BEGIN Exercise inputs

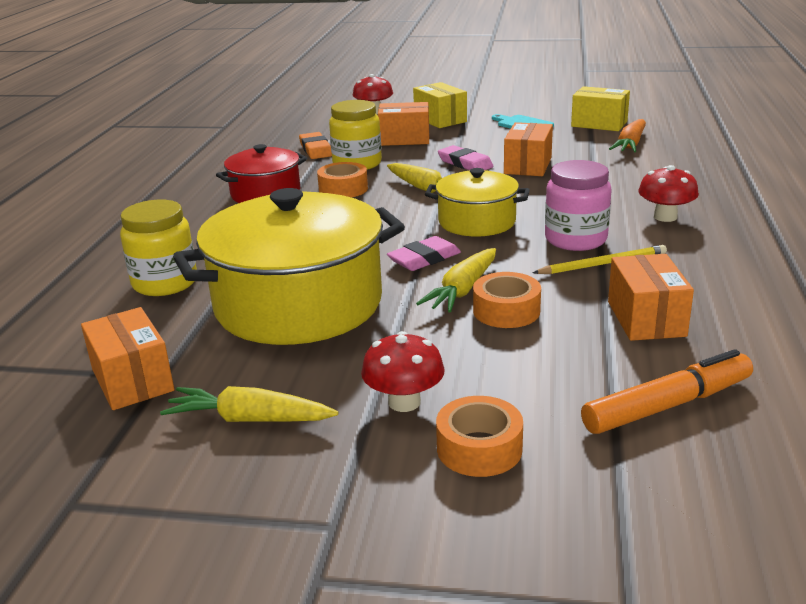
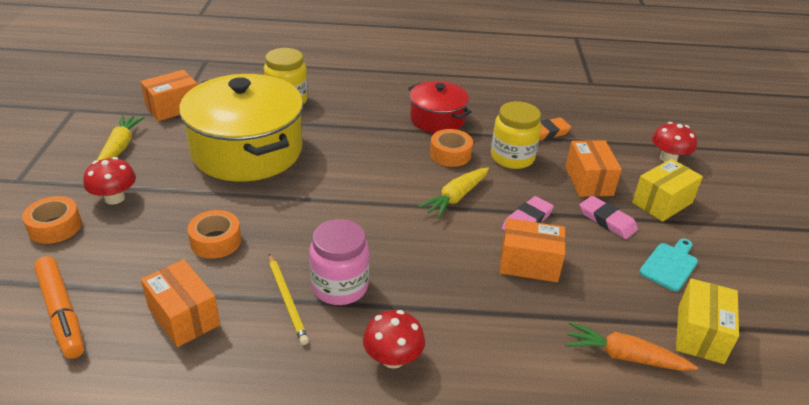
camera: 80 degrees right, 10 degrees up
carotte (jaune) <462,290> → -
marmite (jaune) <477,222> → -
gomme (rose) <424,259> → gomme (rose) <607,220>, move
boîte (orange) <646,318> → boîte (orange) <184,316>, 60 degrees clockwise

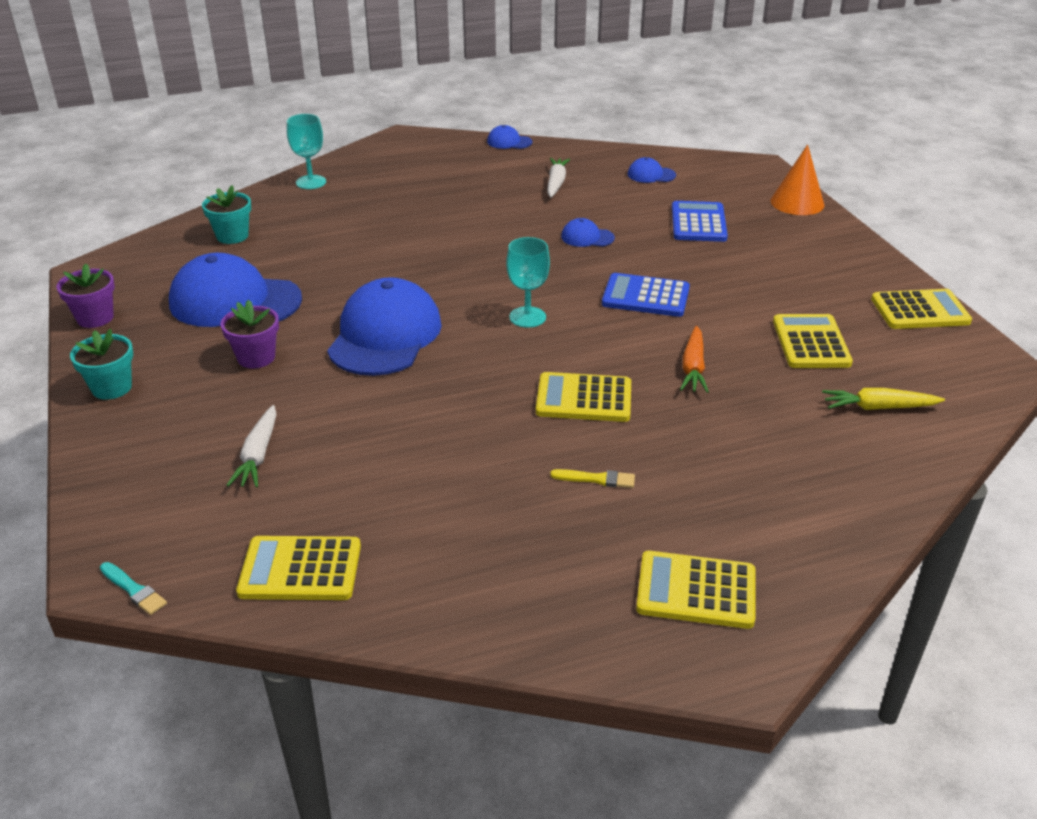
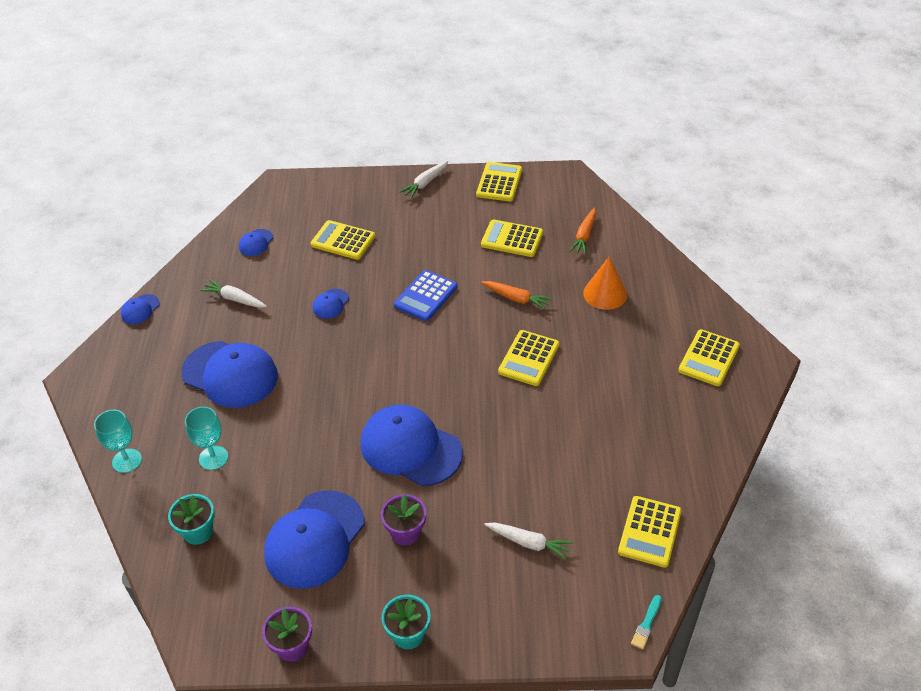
camera: 70 degrees left, 10 degrees up
pinceau (jaune) <597,479> → -
- → casquette (bleu) <230,374>
- → carotte (blanc) <425,183>
verre à pied (turquoise) <527,317> → verre à pied (turquoise) <213,458>, move
cône (orange) <797,202> → cône (orange) <605,293>, move
calculatrice (bleu) <698,223> → calculatrice (jaune) <343,240>
carotte (jaune) <878,407> → carotte (orange) <584,236>
pinceau (turquoise) <134,590> → pinceau (turquoise) <646,624>, 150 degrees clockwise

END Exercise inputs

▸ Exercise objective
Copy the records above exactly. Do not carry any picture into the copy.

▸ Your response
camera: 80 degrees right, 10 degrees up
carotte (jaune) <462,290> → -
marmite (jaune) <477,222> → -
gomme (rose) <424,259> → gomme (rose) <607,220>, move
boîte (orange) <646,318> → boîte (orange) <184,316>, 60 degrees clockwise

camera: 70 degrees left, 10 degrees up
pinceau (jaune) <597,479> → -
- → casquette (bleu) <230,374>
- → carotte (blanc) <425,183>
verre à pied (turquoise) <527,317> → verre à pied (turquoise) <213,458>, move
cône (orange) <797,202> → cône (orange) <605,293>, move
calculatrice (bleu) <698,223> → calculatrice (jaune) <343,240>
carotte (jaune) <878,407> → carotte (orange) <584,236>
pinceau (turquoise) <134,590> → pinceau (turquoise) <646,624>, 150 degrees clockwise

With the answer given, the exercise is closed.